Among the lines below, restate word for word only those from the line with "nothing => orange_traffic_cone 591 479" through the line with "pink_jar 457 273", with both end lines kept.
━━━━━ Available data
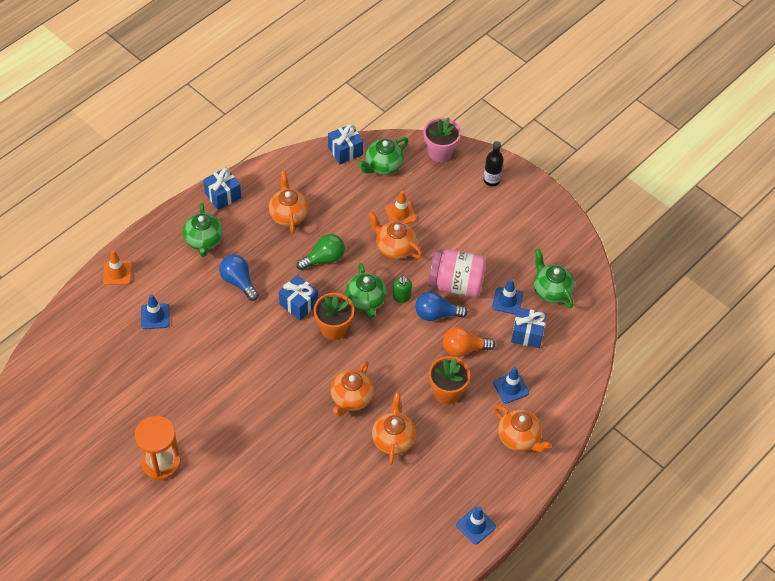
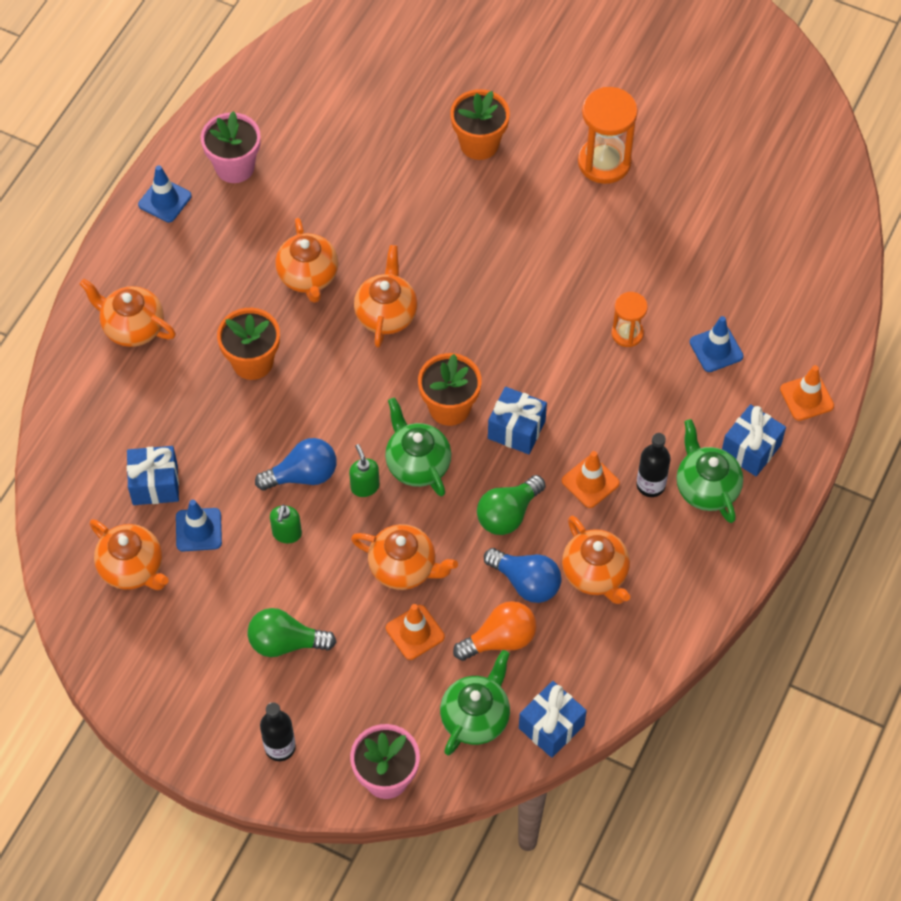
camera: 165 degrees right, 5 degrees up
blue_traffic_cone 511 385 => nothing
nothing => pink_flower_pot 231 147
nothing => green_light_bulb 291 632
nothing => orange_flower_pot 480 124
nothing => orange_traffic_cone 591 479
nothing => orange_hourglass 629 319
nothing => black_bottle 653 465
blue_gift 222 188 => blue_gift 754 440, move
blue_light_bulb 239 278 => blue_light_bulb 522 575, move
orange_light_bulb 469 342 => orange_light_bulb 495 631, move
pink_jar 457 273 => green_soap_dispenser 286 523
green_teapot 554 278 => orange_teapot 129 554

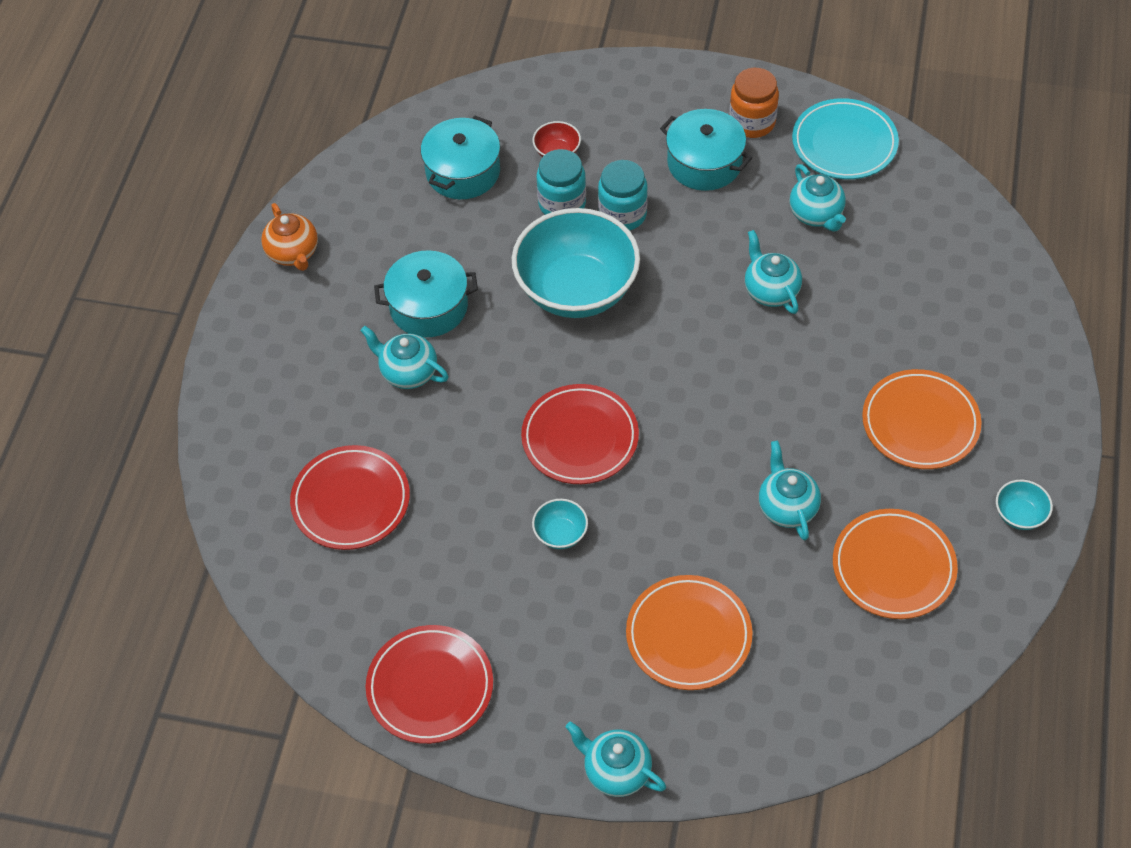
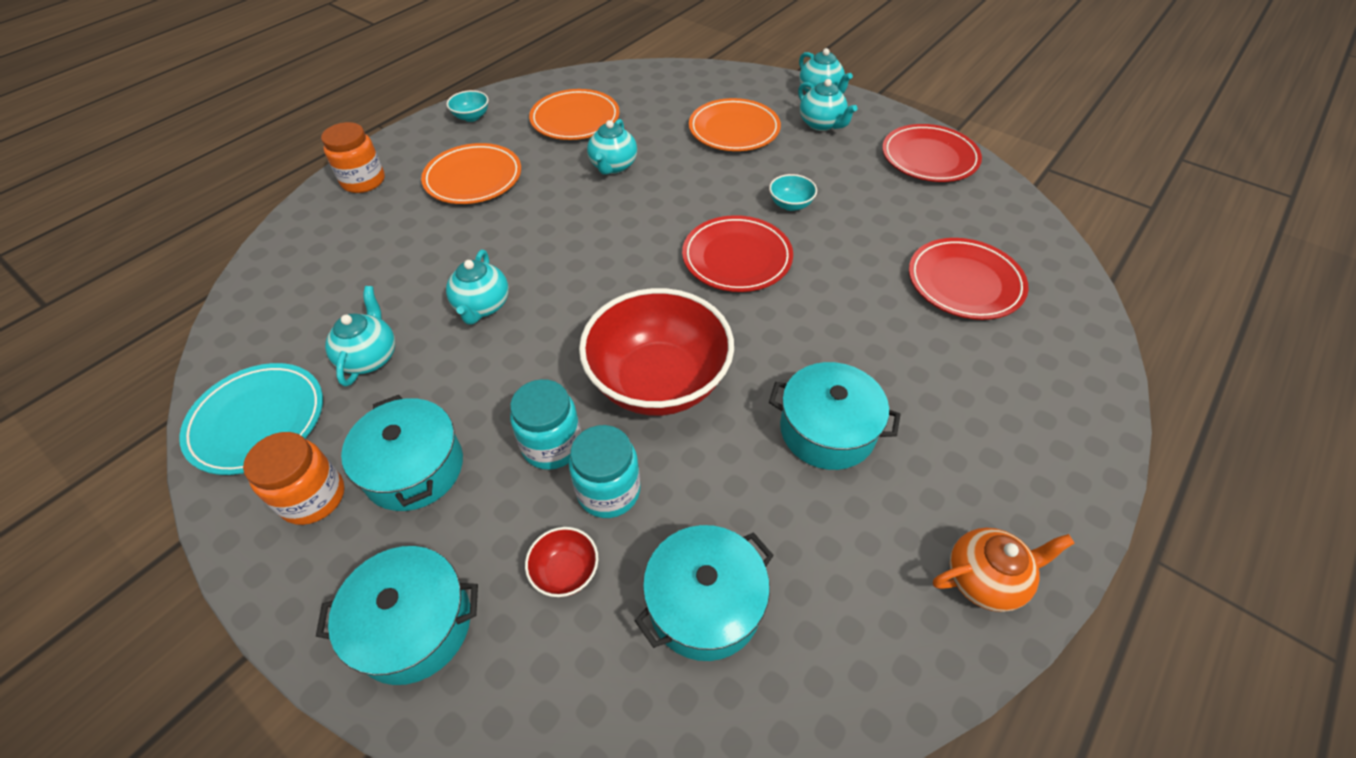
camera: 155 degrees left, 5 degrees down
nothing => turquoise_pot 397 615
nothing => orange_jar 353 157
turquoise_teapot 405 357 => turquoise_teapot 827 105, move
turquoise_bowl 576 263 => red_bowl 656 352
orange_teapot 290 237 => orange_teapot 1004 569, 75 degrees clockwise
━━━━━━━━━━
* Exercise response:
nothing => orange_traffic_cone 591 479
nothing => orange_hourglass 629 319
nothing => black_bottle 653 465
blue_gift 222 188 => blue_gift 754 440, move
blue_light_bulb 239 278 => blue_light_bulb 522 575, move
orange_light_bulb 469 342 => orange_light_bulb 495 631, move
pink_jar 457 273 => green_soap_dispenser 286 523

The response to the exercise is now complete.